[[ DATA SHOWN, beginning ]]
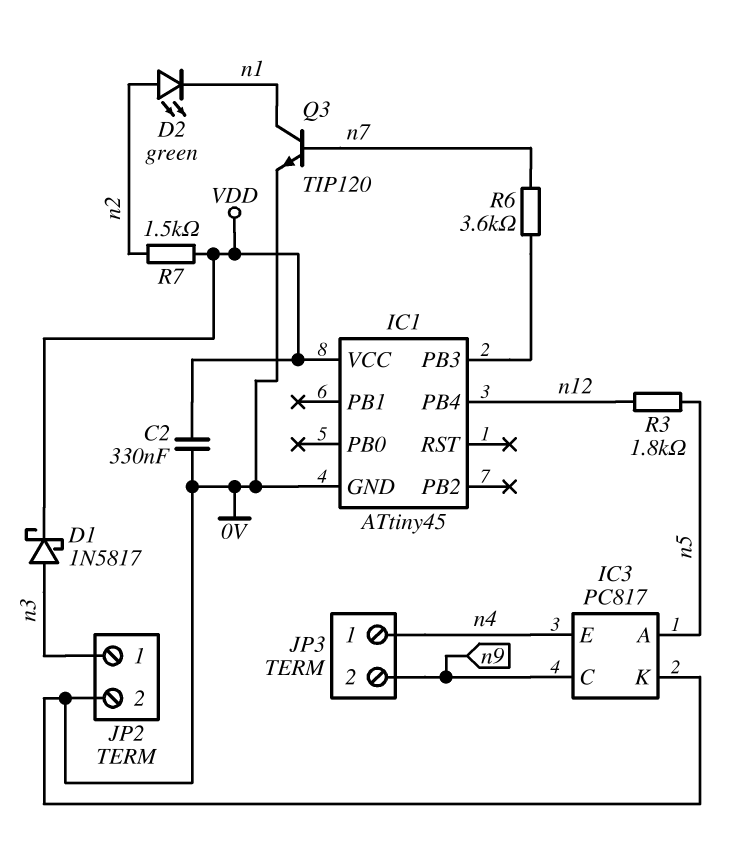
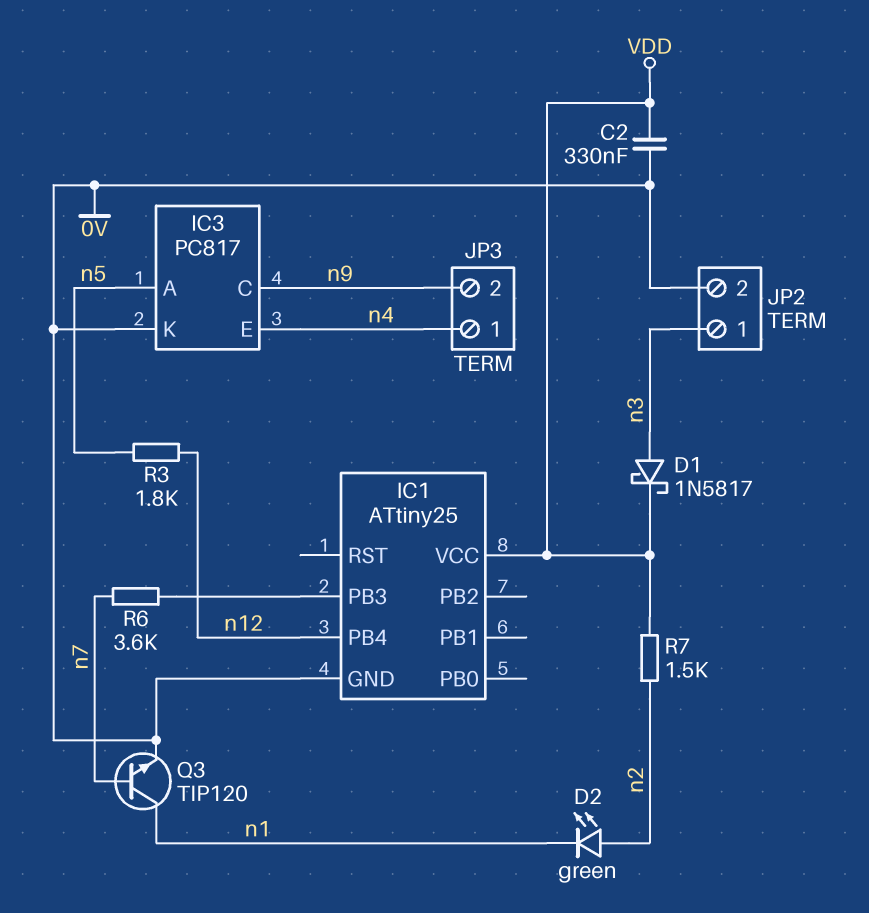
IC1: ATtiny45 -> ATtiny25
[[ DATA SHOWN, end ]]
[[ DATA SHOWN, beginning ]]
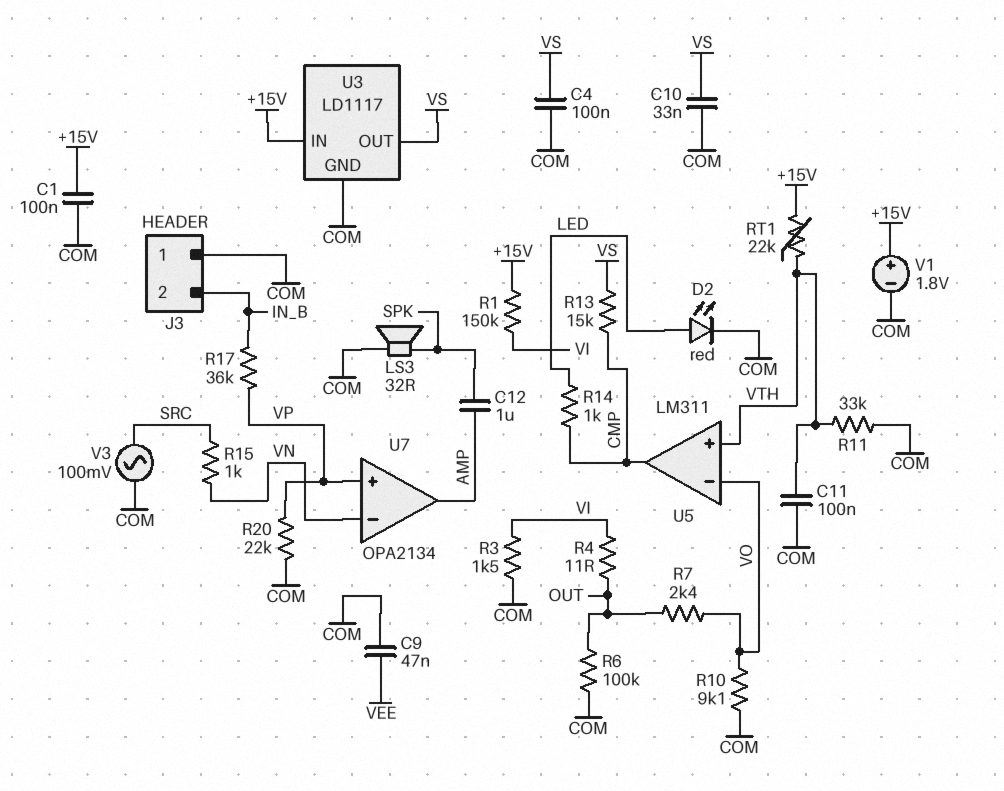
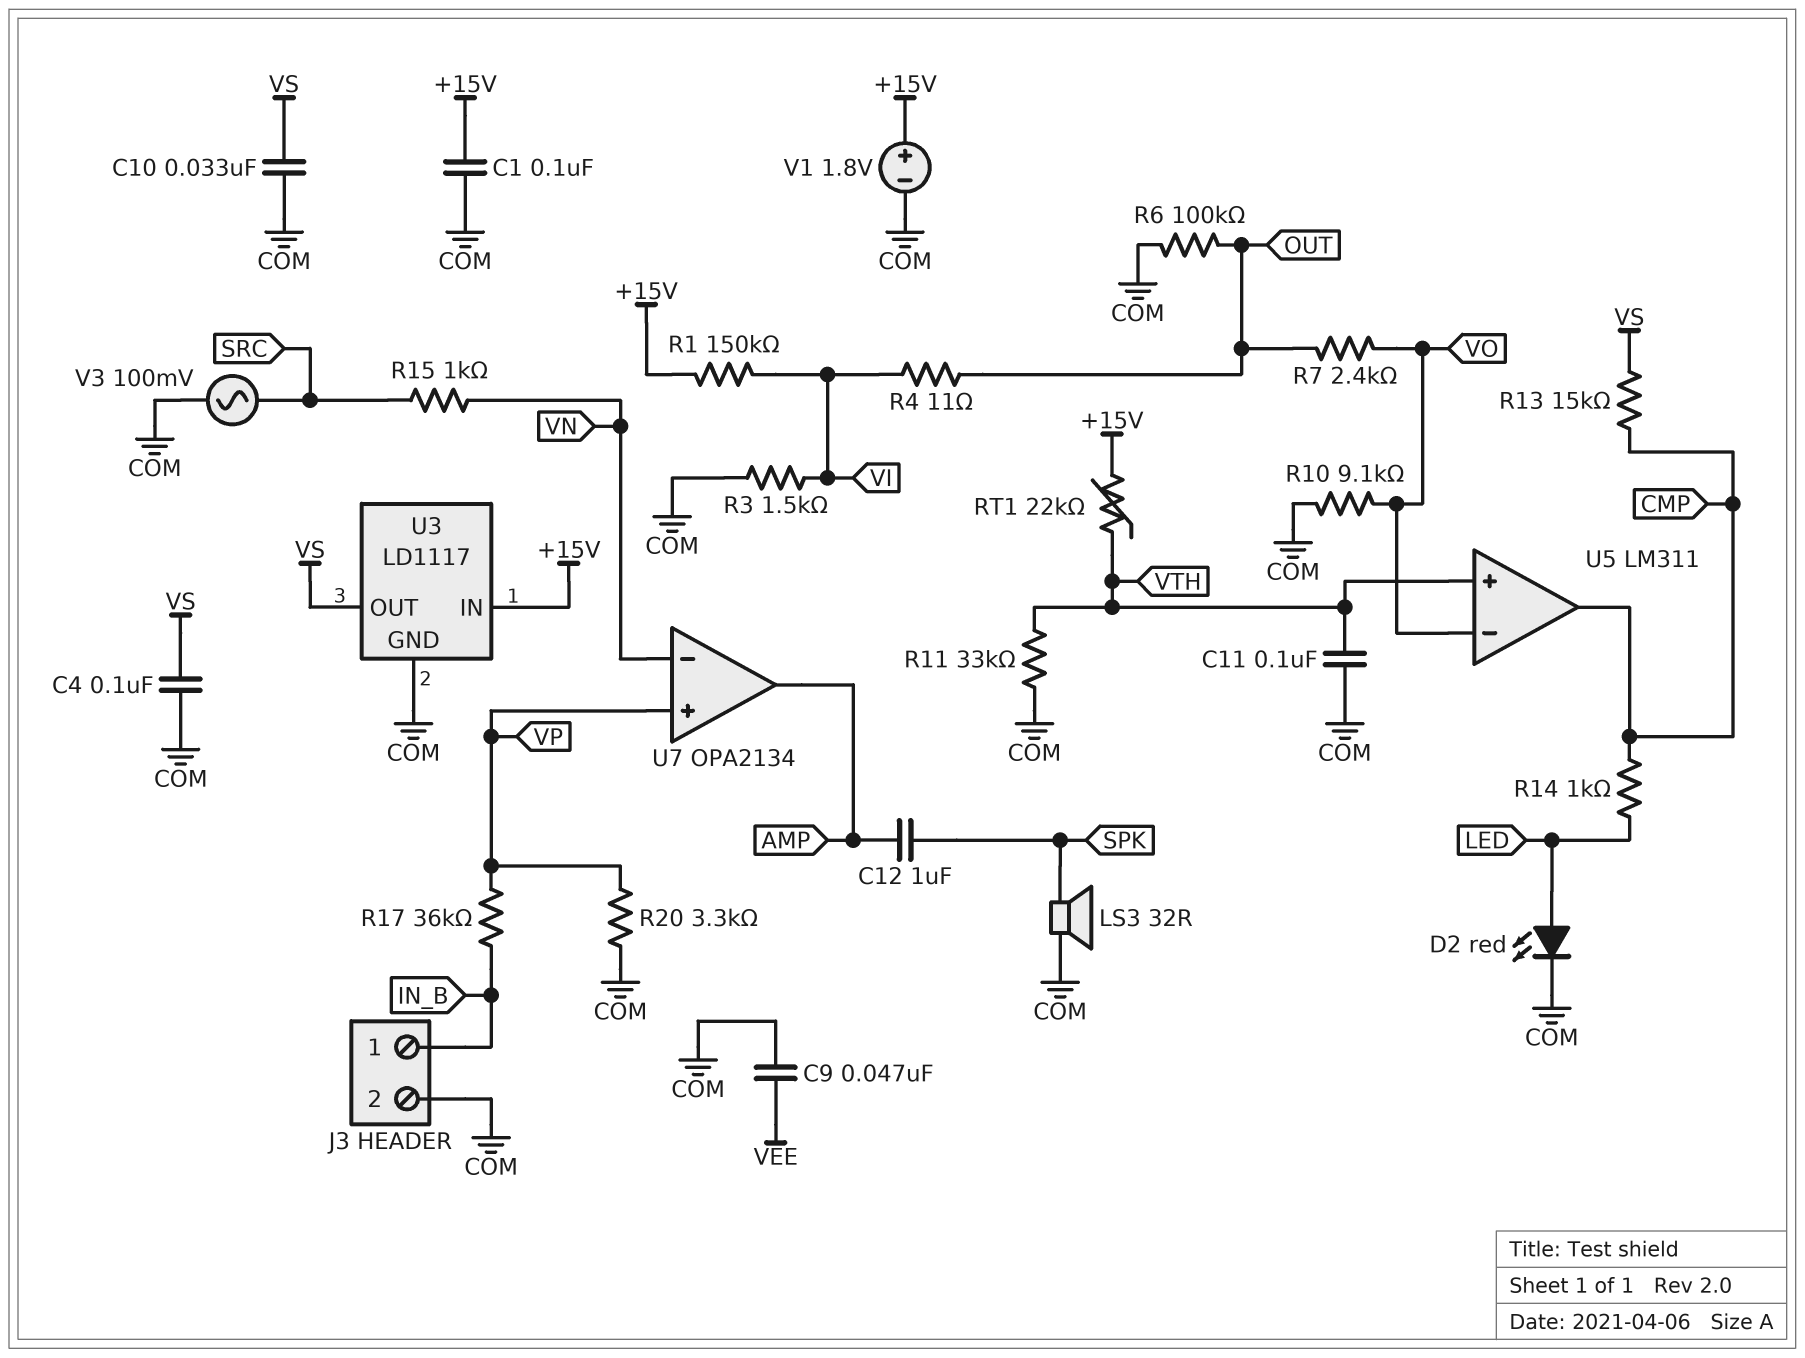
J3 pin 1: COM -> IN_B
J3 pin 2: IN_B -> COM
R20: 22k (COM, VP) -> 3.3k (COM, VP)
[[ DATA SHOWN, end ]]
[[ DATA SHOWN, beginning ]]
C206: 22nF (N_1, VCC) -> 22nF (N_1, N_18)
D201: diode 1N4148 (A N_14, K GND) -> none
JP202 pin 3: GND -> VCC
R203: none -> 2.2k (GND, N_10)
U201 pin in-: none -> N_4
[[ DATA SHOWN, end ]]
Starting with the line above that holds "D201: diode 1N4148 (A N_14, K GND) -> none" and stopping with the line that holds "U201 pin in-: none -> N_4", reproduce each line exactly, omitting all other lines.

TASK RESULT –
D201: diode 1N4148 (A N_14, K GND) -> none
JP202 pin 3: GND -> VCC
R203: none -> 2.2k (GND, N_10)
U201 pin in-: none -> N_4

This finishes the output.